Rewrite the listing with every "Florence" changed to "Firenze" and nothing else altered, leaving out the pictures.

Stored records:
────────────────────
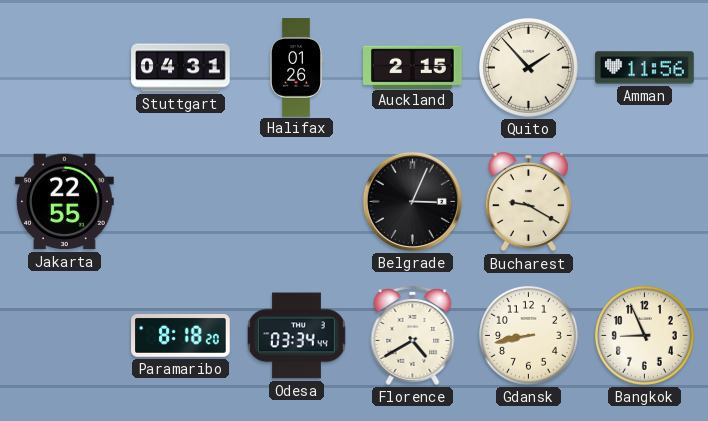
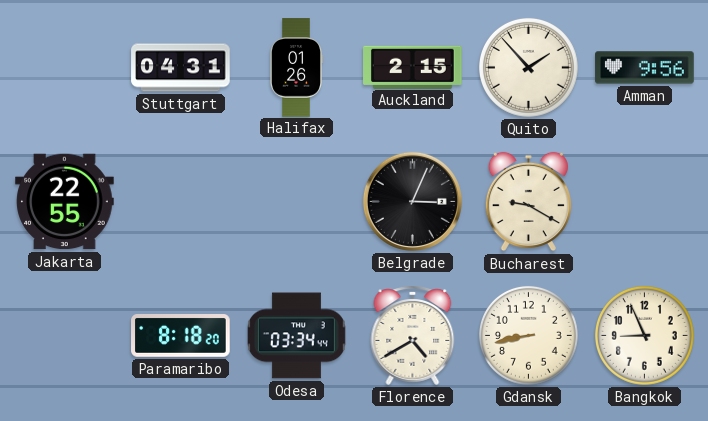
Amman: 11:56 -> 9:56
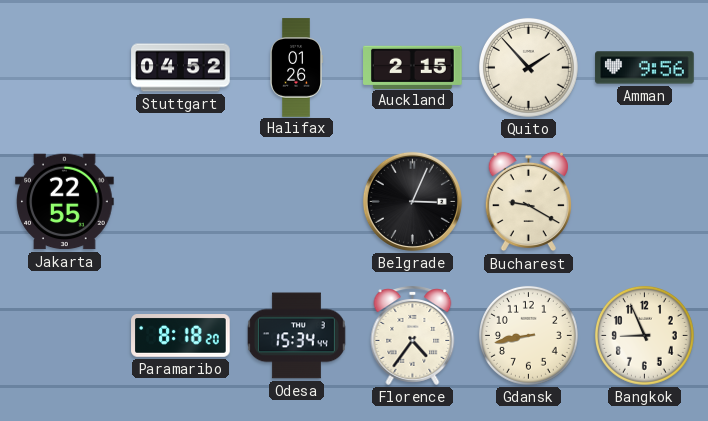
Stuttgart: 04:31 -> 04:52
Odesa: 03:34 -> 15:34
Florence: 4:40 -> 4:36
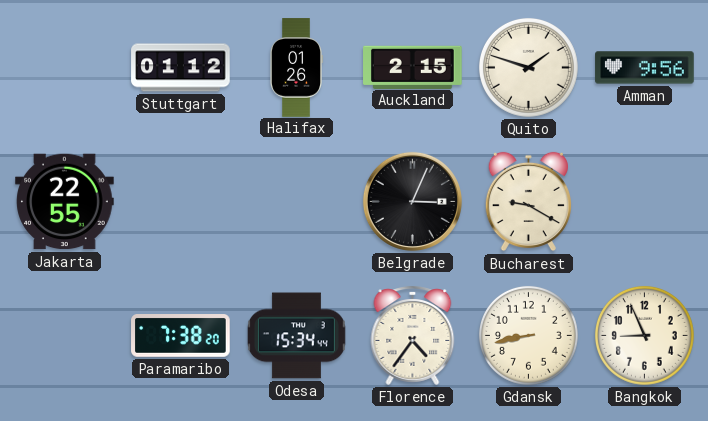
Stuttgart: 04:52 -> 01:12
Quito: 1:53 -> 1:48
Paramaribo: 8:18 -> 7:38
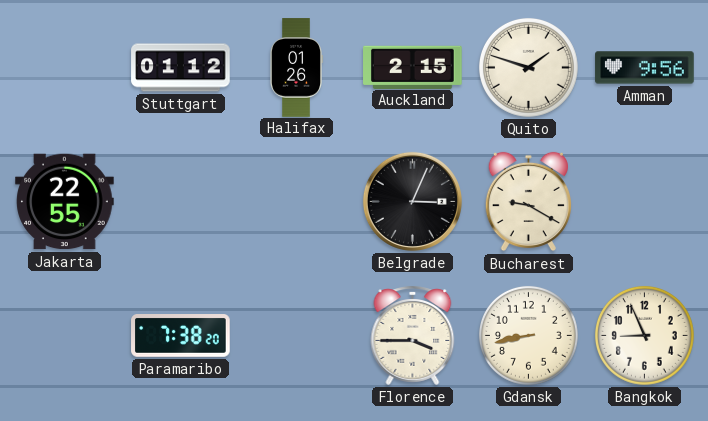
Odesa: 15:34 -> none
Florence: 4:36 -> 3:45
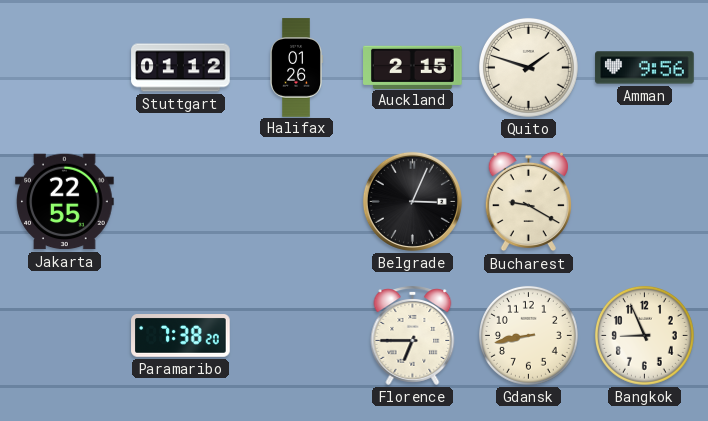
Florence: 3:45 -> 6:45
────────────────────
* [Complete response]:
Amman: 11:56 -> 9:56
Stuttgart: 04:31 -> 04:52
Odesa: 03:34 -> 15:34
Firenze: 4:40 -> 4:36
Stuttgart: 04:52 -> 01:12
Quito: 1:53 -> 1:48
Paramaribo: 8:18 -> 7:38
Odesa: 15:34 -> none
Firenze: 4:36 -> 3:45
Firenze: 3:45 -> 6:45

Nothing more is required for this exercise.